[Materials provided]
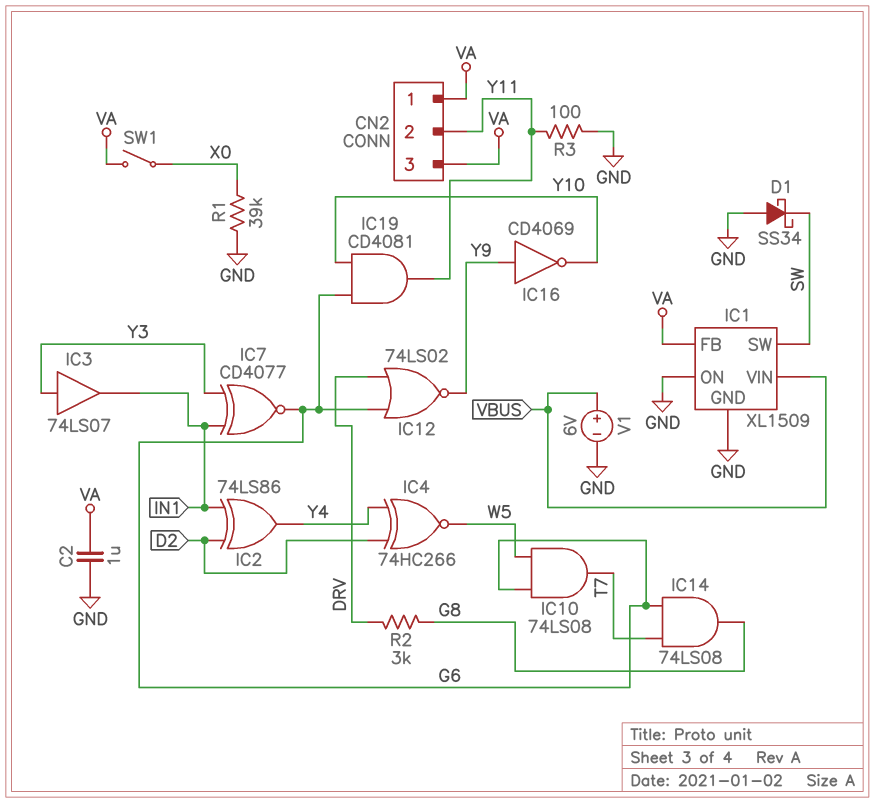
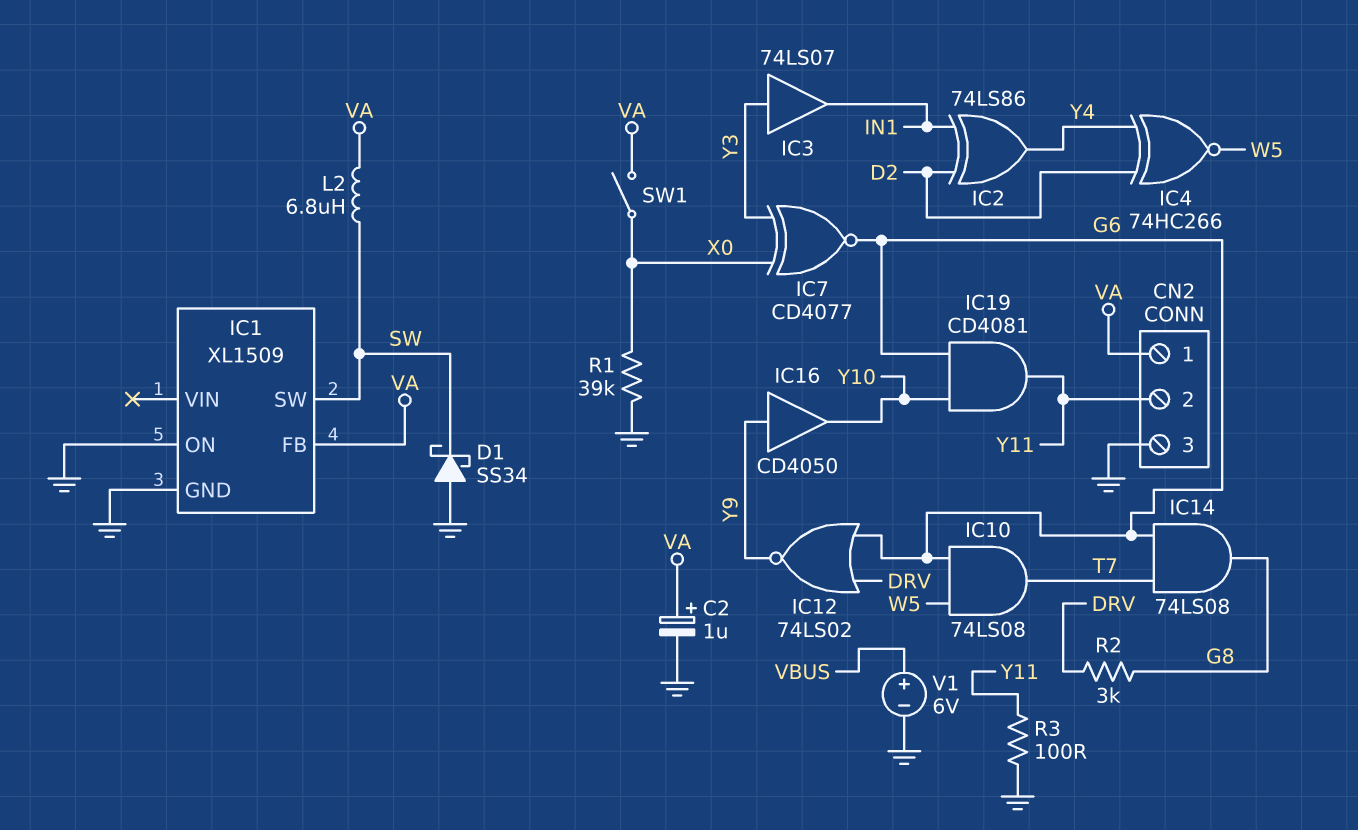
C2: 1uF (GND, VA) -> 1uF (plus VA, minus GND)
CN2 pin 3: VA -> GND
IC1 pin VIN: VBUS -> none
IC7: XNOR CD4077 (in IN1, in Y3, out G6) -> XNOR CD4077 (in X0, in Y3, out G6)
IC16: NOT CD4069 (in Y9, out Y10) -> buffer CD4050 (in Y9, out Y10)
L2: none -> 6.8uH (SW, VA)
* * *
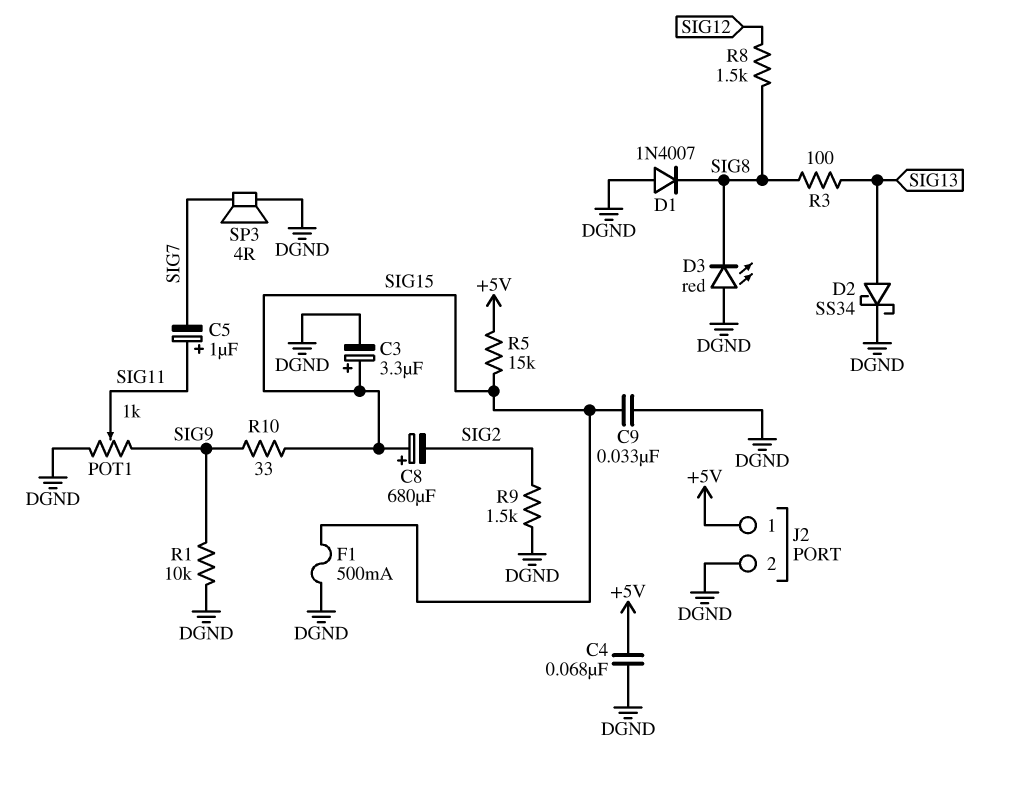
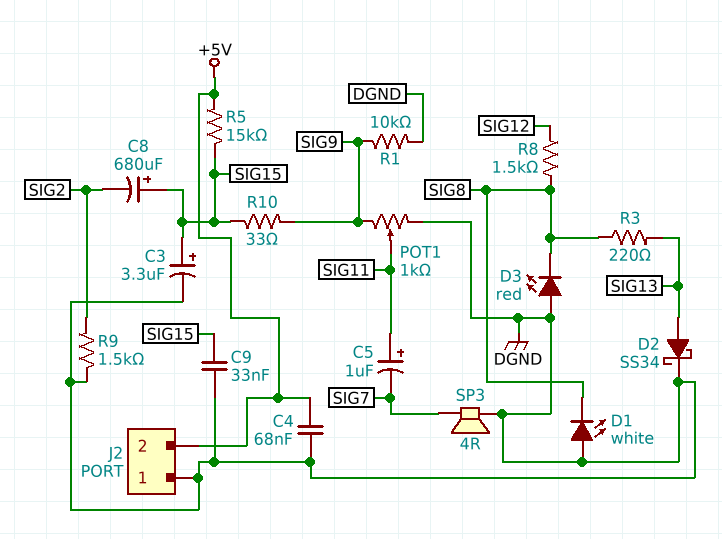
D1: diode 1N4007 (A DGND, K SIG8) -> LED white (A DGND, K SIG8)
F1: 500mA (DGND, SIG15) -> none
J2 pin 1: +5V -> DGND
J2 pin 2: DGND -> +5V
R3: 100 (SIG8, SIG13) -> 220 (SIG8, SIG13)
* * *
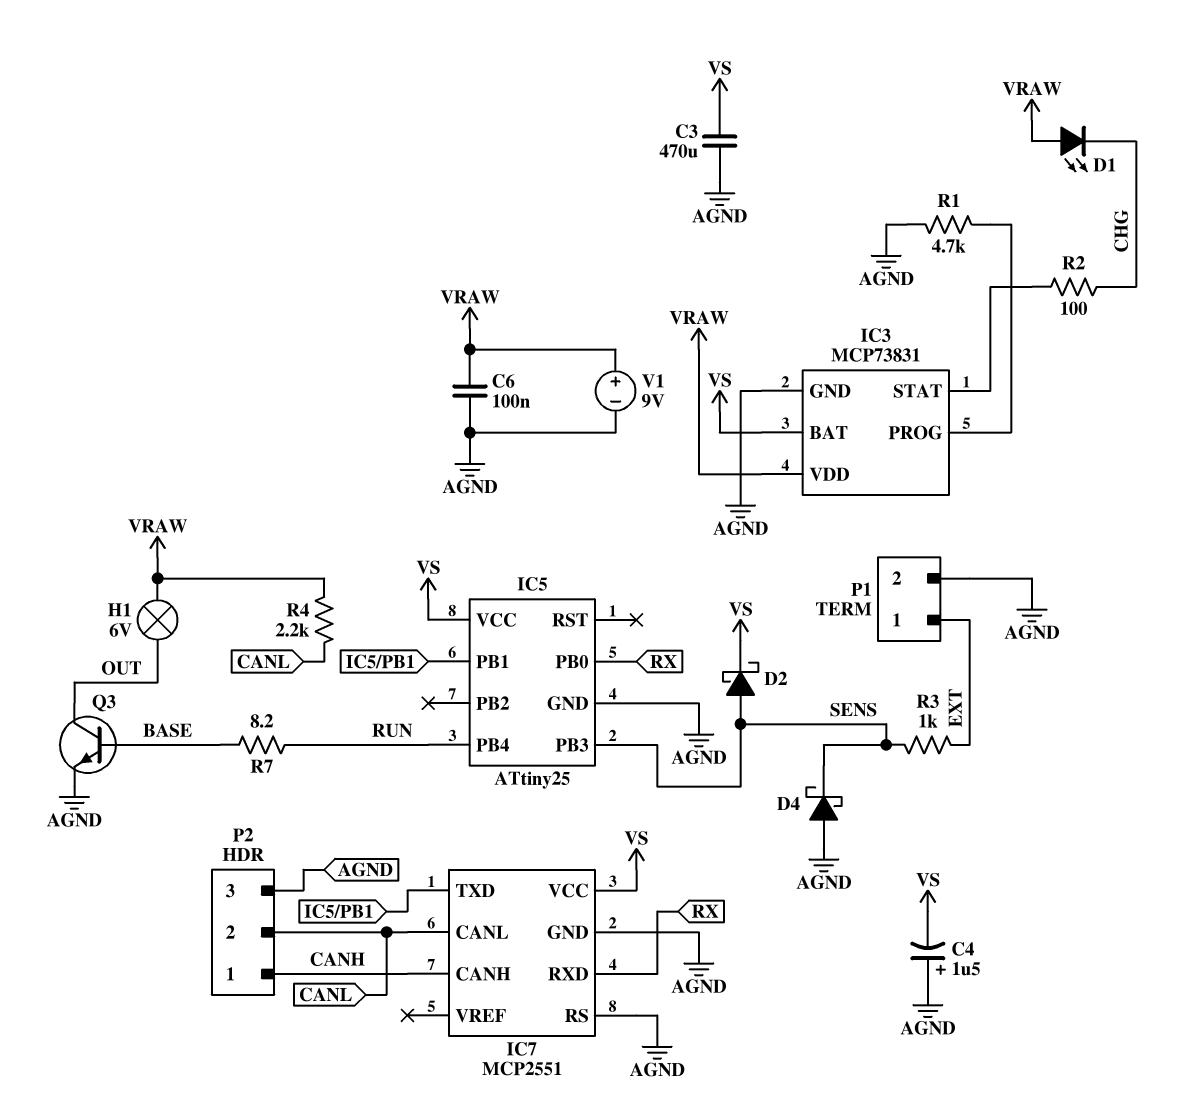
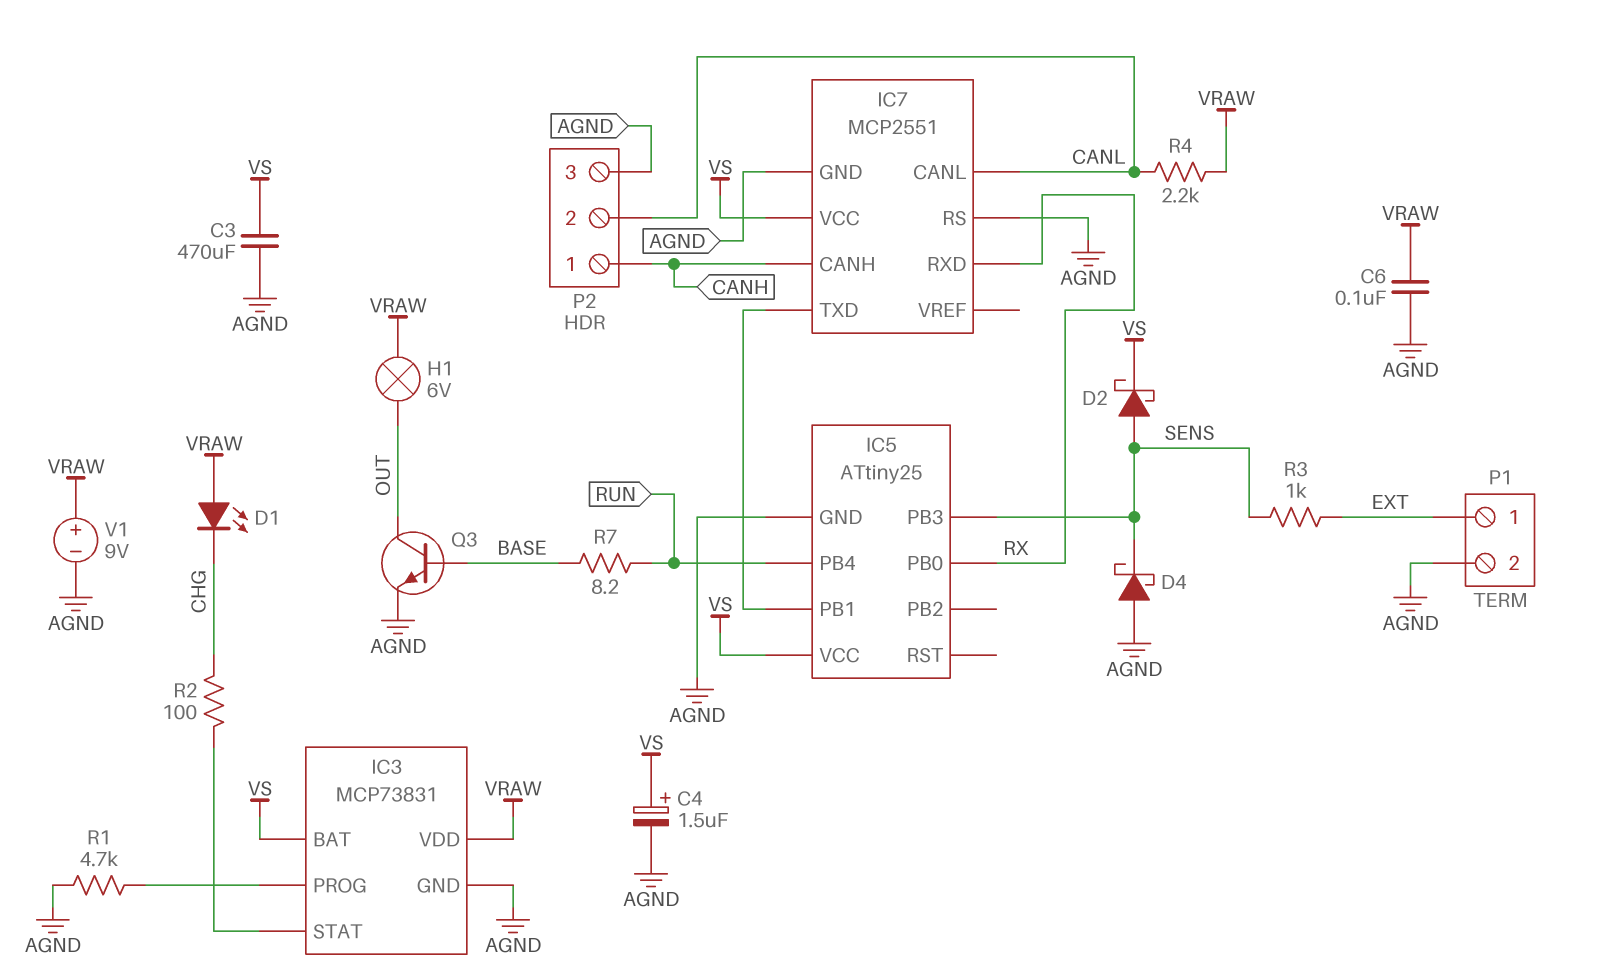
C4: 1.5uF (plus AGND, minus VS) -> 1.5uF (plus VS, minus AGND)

[Task goal] Taking the entries above, print exactly the lines starting at the line with "CN2 pin 3: VA -> GND" and ending at the line with "L2: none -> 6.8uH (SW, VA)", both included.

[Expected answer]
CN2 pin 3: VA -> GND
IC1 pin VIN: VBUS -> none
IC7: XNOR CD4077 (in IN1, in Y3, out G6) -> XNOR CD4077 (in X0, in Y3, out G6)
IC16: NOT CD4069 (in Y9, out Y10) -> buffer CD4050 (in Y9, out Y10)
L2: none -> 6.8uH (SW, VA)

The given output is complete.